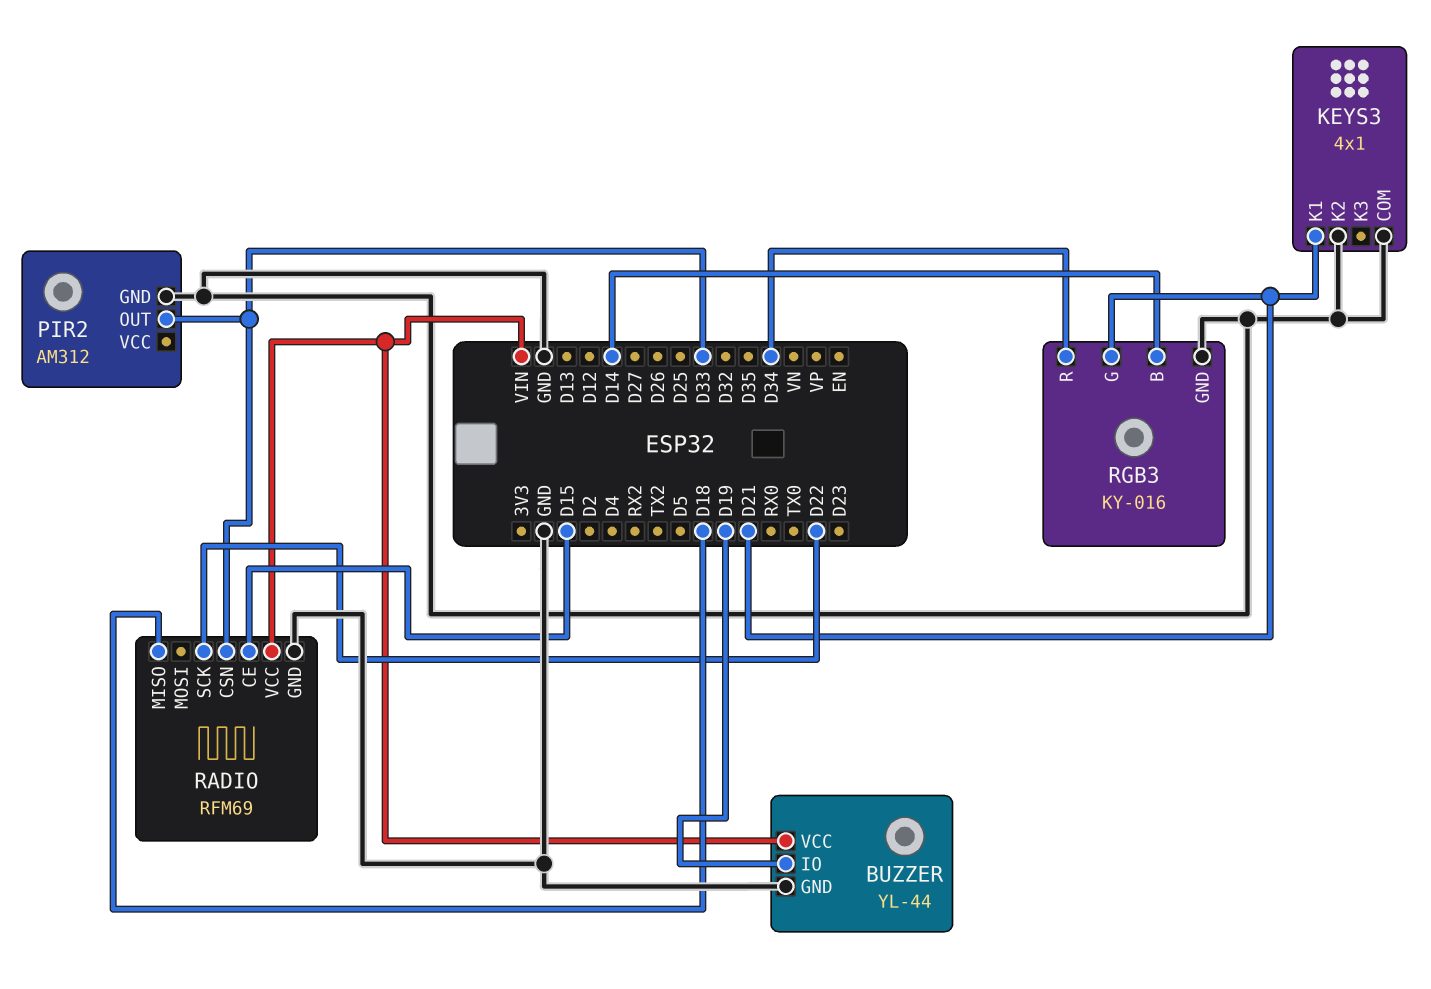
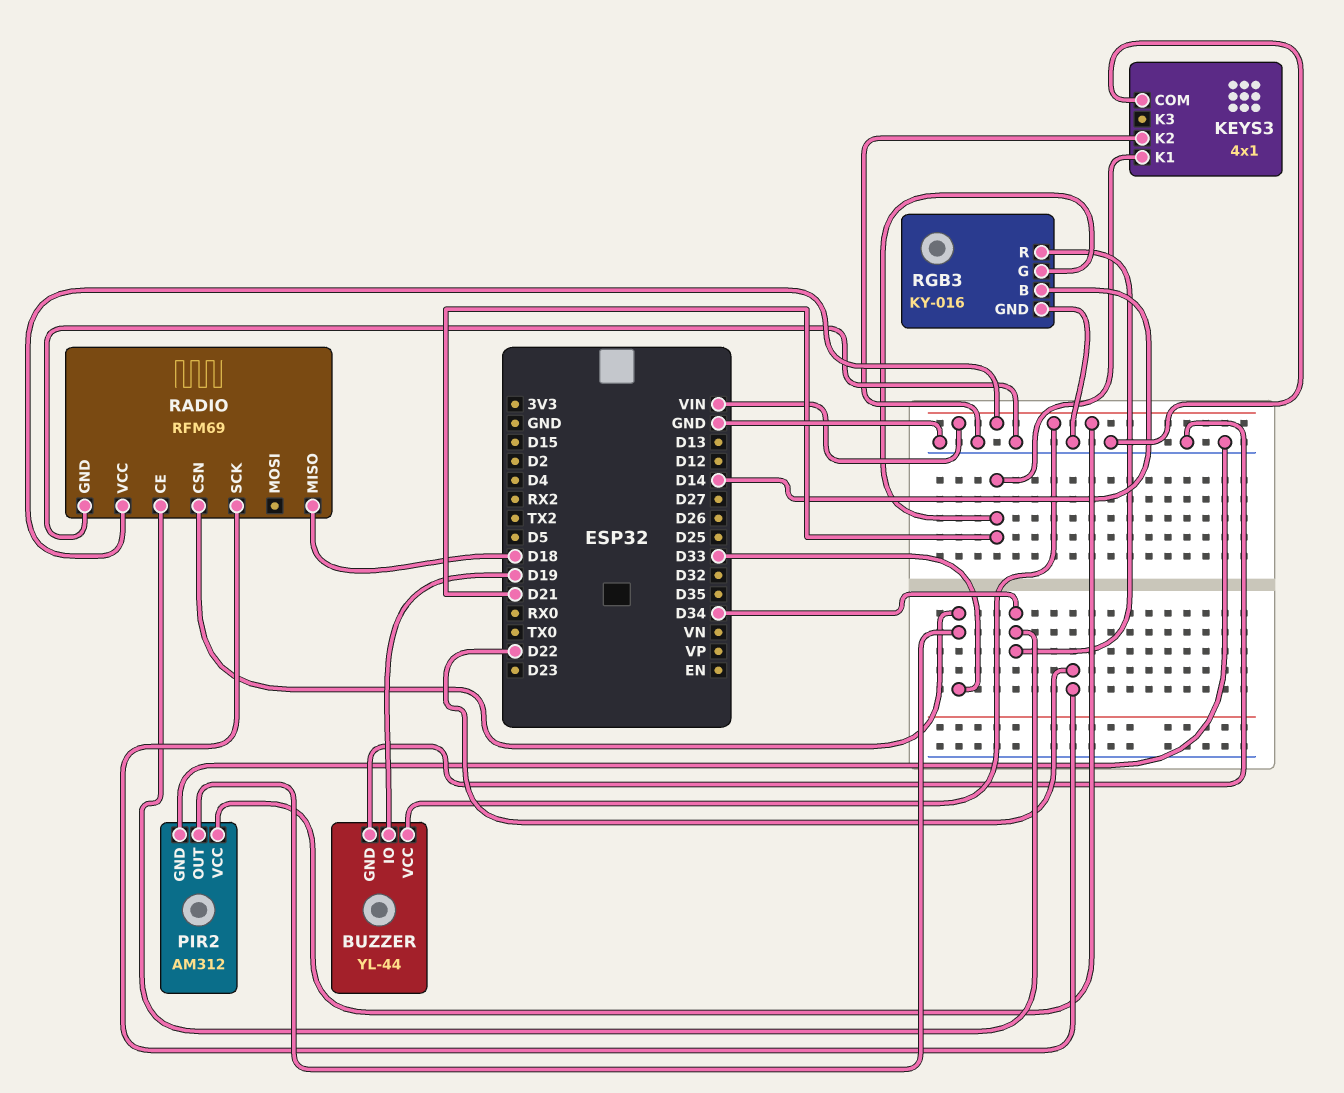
PIR2 pin VCC: none -> VIN
RADIO pin CE: D15 -> D34

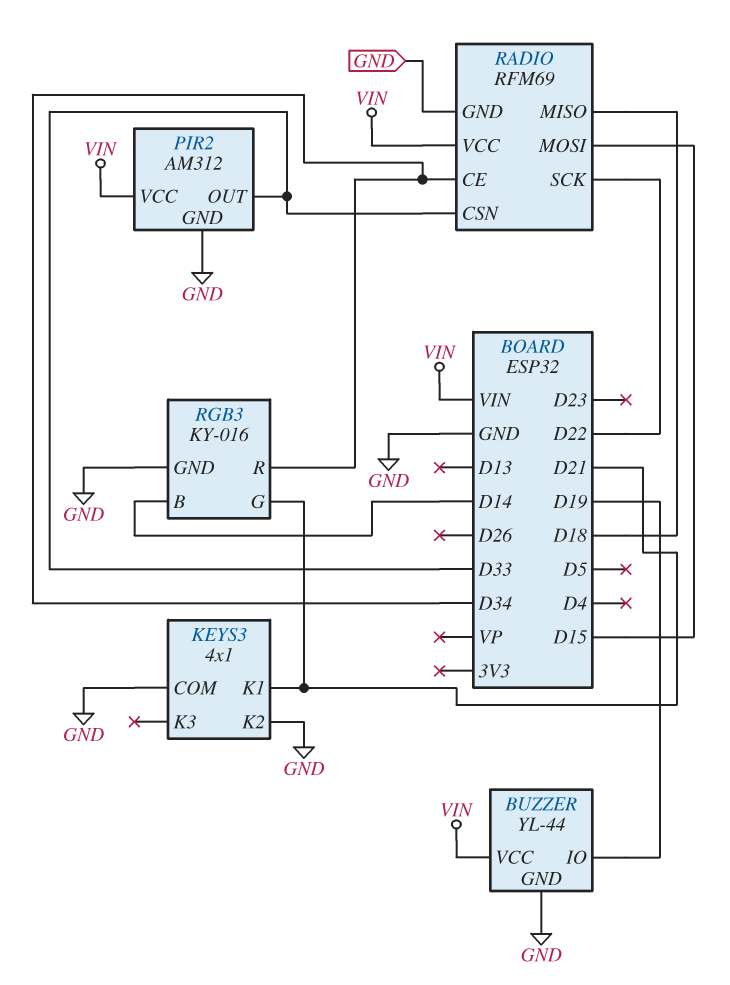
RADIO pin MOSI: none -> D15

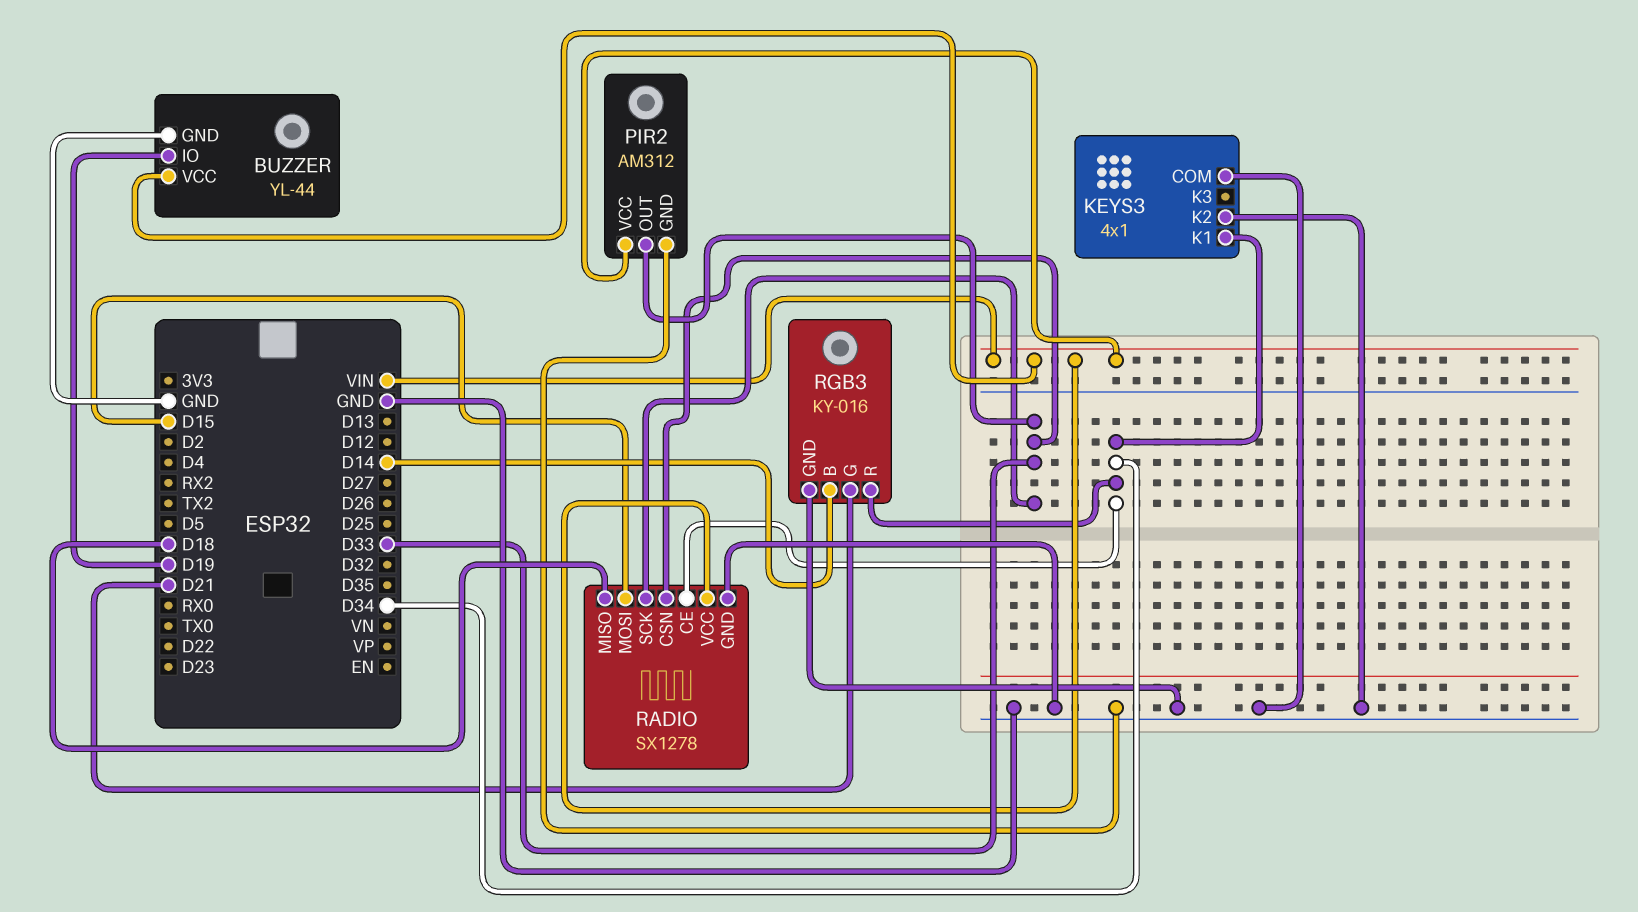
KEYS3 pin K1: D21 -> D34
RADIO: RFM69 -> SX1278
RADIO pin SCK: D22 -> D33

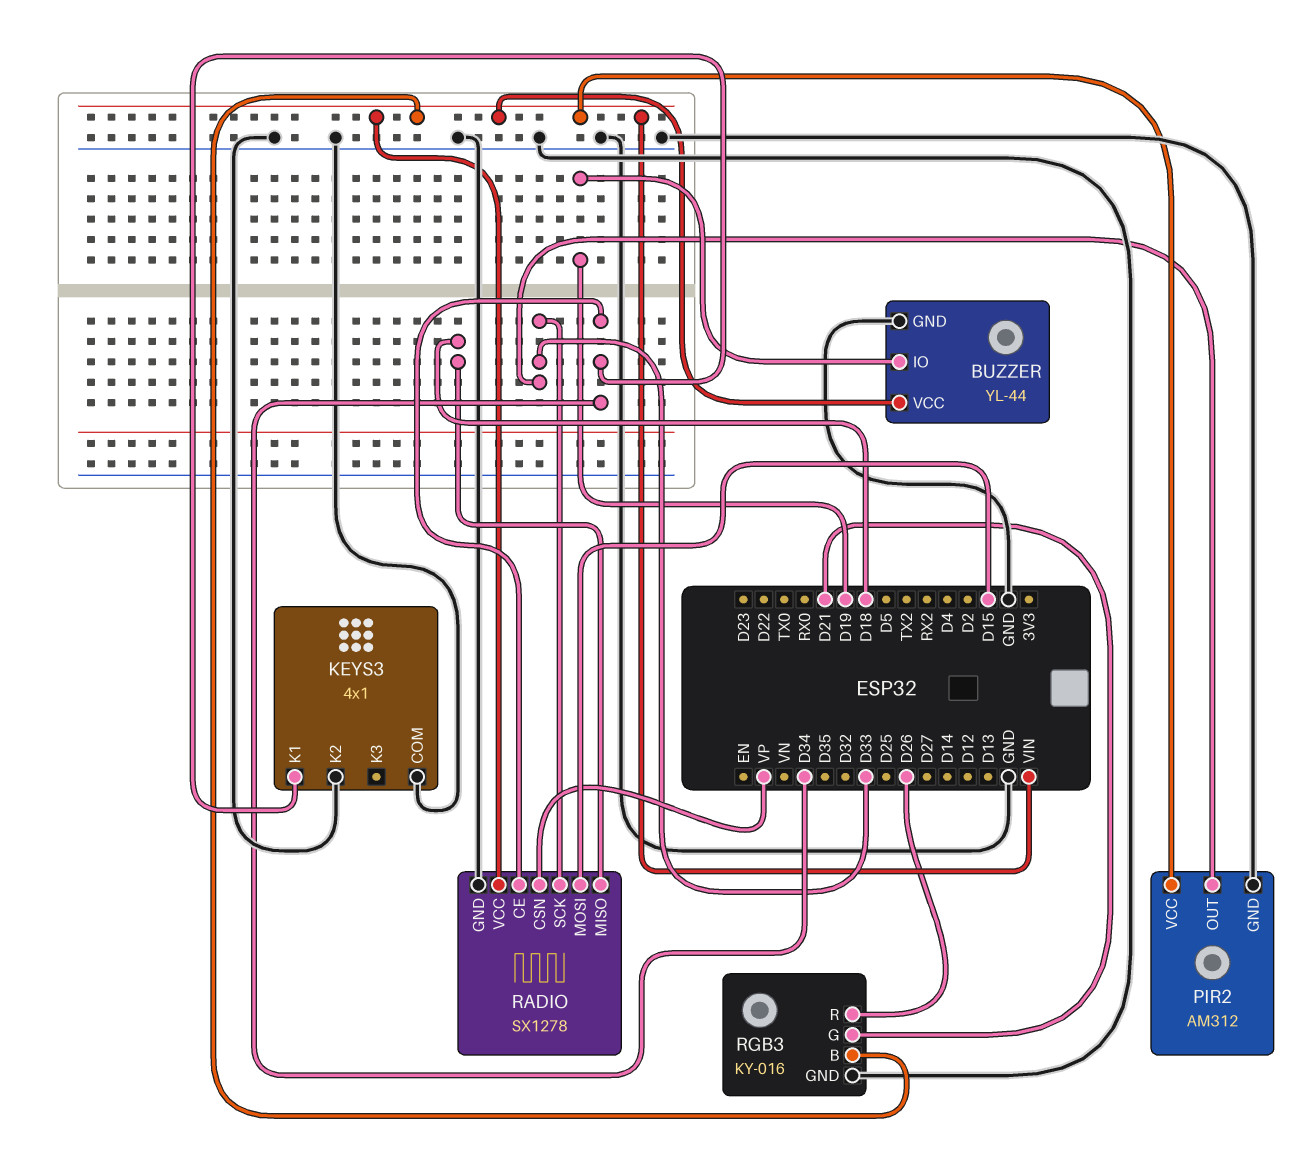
RADIO pin CSN: D33 -> VP
RGB3 pin B: D14 -> VIN
RGB3 pin R: D34 -> D26

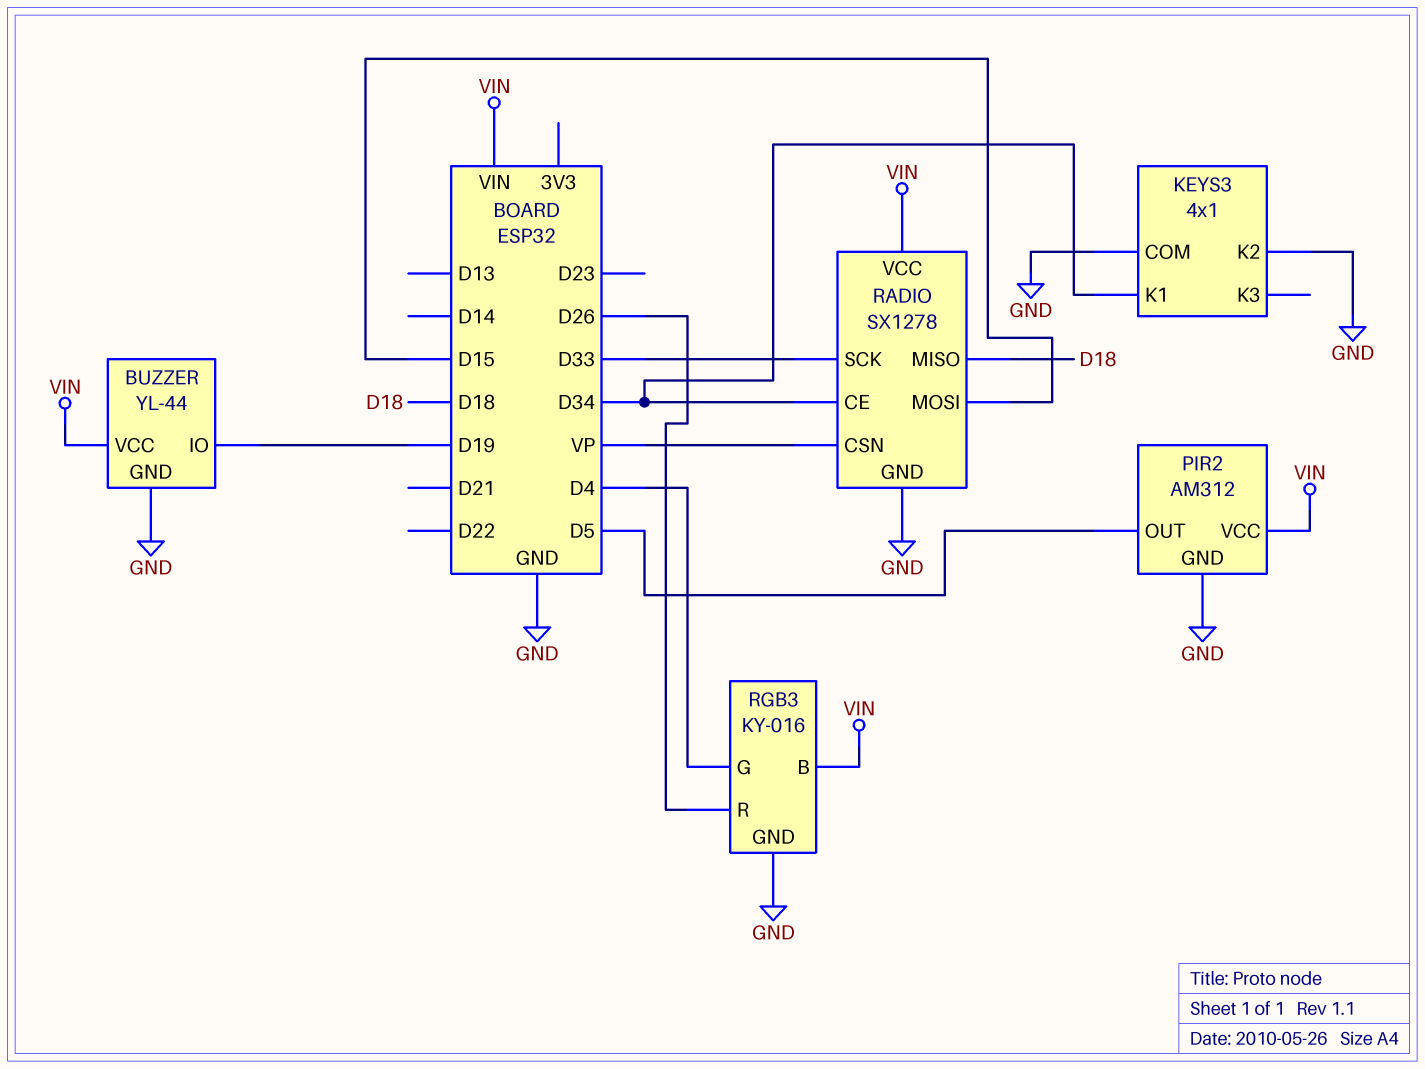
PIR2 pin OUT: D33 -> D5
RGB3 pin G: D21 -> D4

========================================

* **Exercise**: Output all the material exactly. The pictures are to be left out.

* **Answer box**:
PIR2 pin VCC: none -> VIN
RADIO pin CE: D15 -> D34

RADIO pin MOSI: none -> D15

KEYS3 pin K1: D21 -> D34
RADIO: RFM69 -> SX1278
RADIO pin SCK: D22 -> D33

RADIO pin CSN: D33 -> VP
RGB3 pin B: D14 -> VIN
RGB3 pin R: D34 -> D26

PIR2 pin OUT: D33 -> D5
RGB3 pin G: D21 -> D4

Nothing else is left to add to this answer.